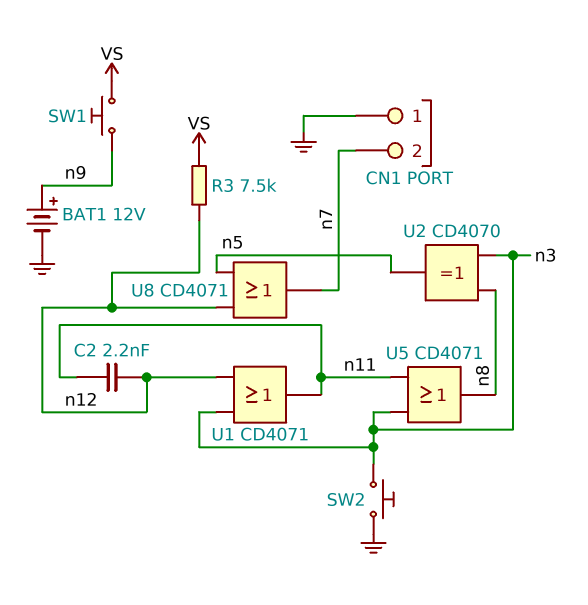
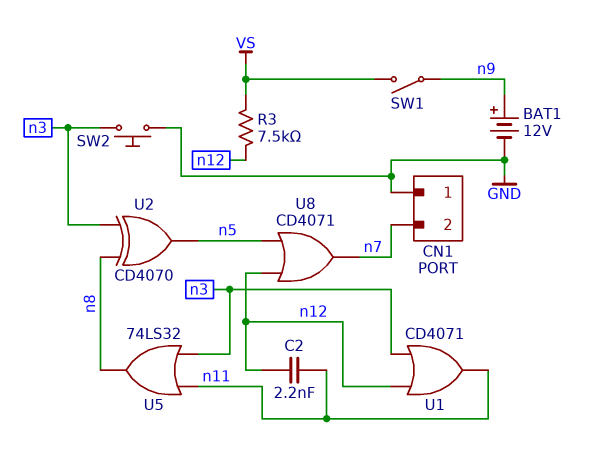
SW1: button (VS, n9) -> switch (VS, n9)
U5: OR CD4071 (in n3, in n11, out n8) -> OR 74LS32 (in n3, in n11, out n8)

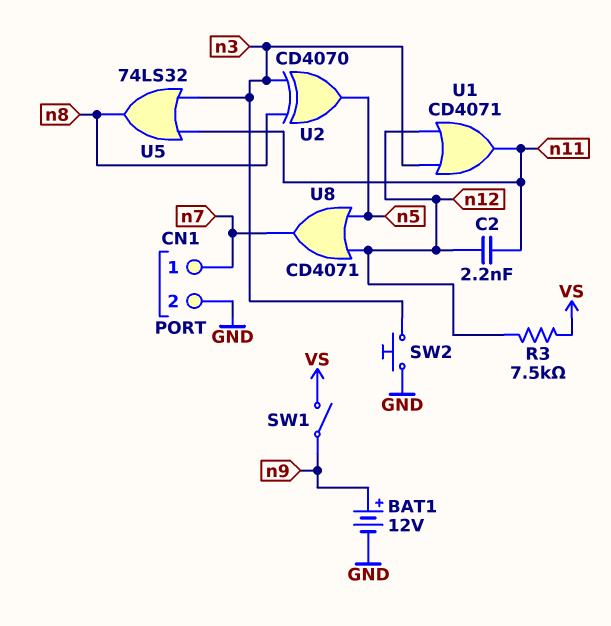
CN1 pin 1: GND -> n7
CN1 pin 2: n7 -> GND

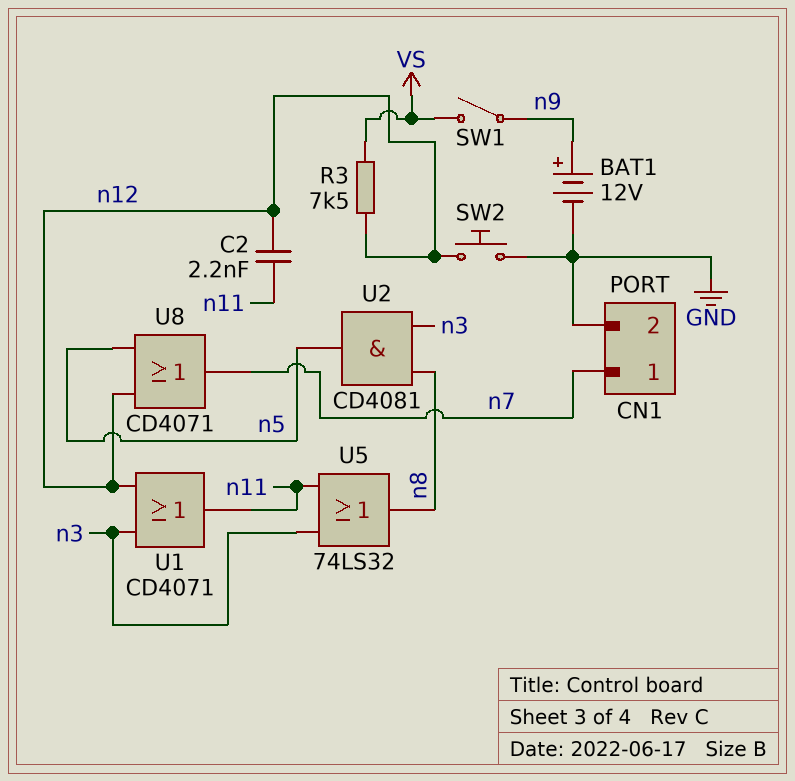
SW2: button (GND, n3) -> button (GND, n12)
U2: XOR CD4070 (in n3, in n8, out n5) -> AND CD4081 (in n3, in n8, out n5)

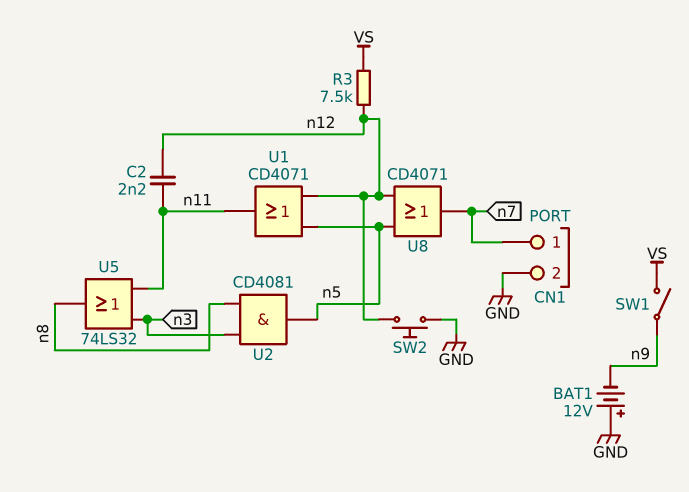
BAT1: 12V (plus n9, minus GND) -> 12V (plus GND, minus n9)
U1: OR CD4071 (in n3, in n12, out n11) -> OR CD4071 (in n5, in n12, out n11)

▶ WHAT YOU HAVE TO DO
Each of the lines from the one that contains "BAT1: 12V (plus" through the last line of the data needs to be repeated exactly, with no others.

▶ EXERCISE OUTPUT
BAT1: 12V (plus n9, minus GND) -> 12V (plus GND, minus n9)
U1: OR CD4071 (in n3, in n12, out n11) -> OR CD4071 (in n5, in n12, out n11)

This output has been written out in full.